START Supplied data

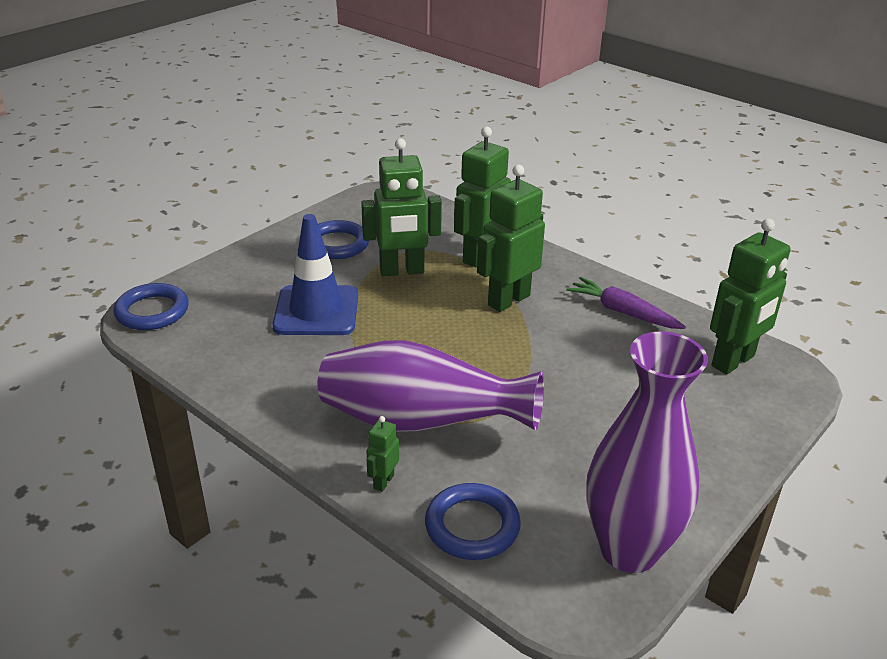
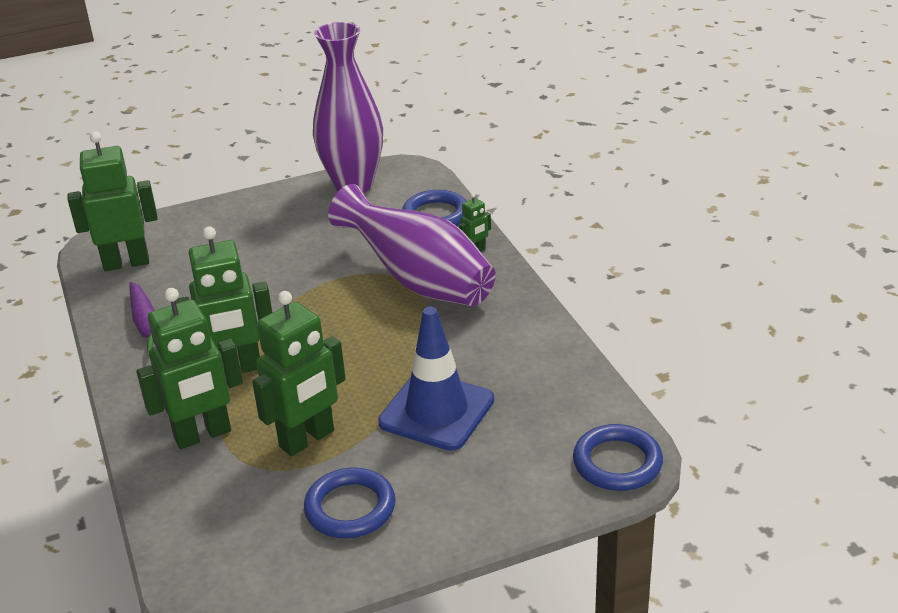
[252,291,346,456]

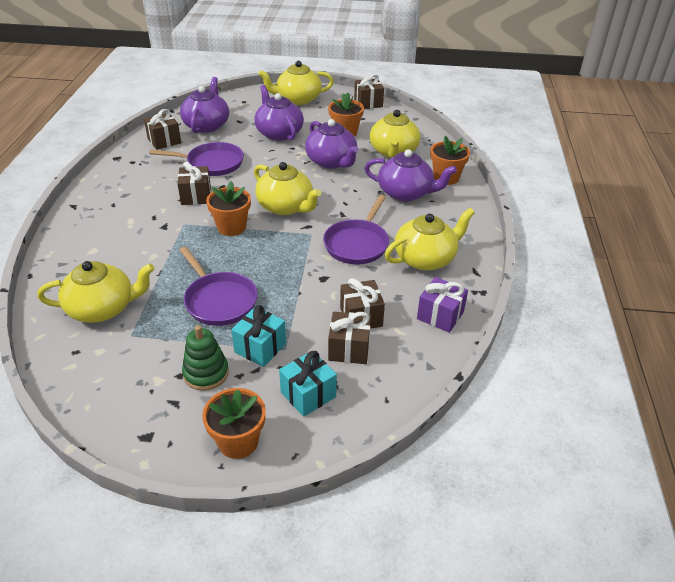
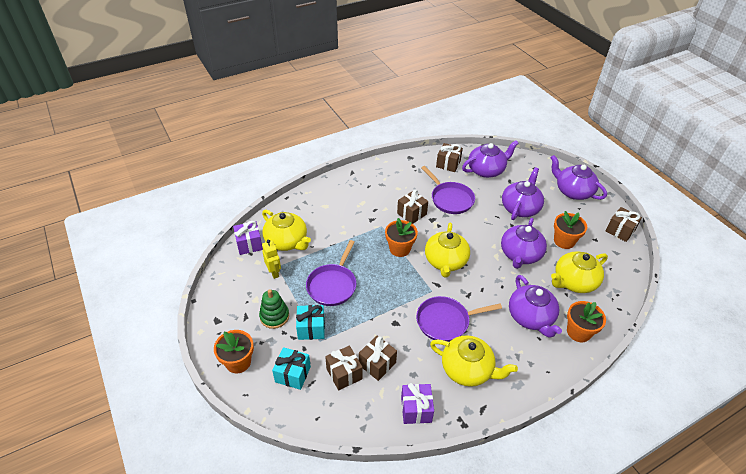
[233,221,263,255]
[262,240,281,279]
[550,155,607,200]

END Supplied data

_Task to carry out_: Word for word, quote the full listing, omitting every picture.

_Problem solution_:
[252,291,346,456]

[233,221,263,255]
[262,240,281,279]
[550,155,607,200]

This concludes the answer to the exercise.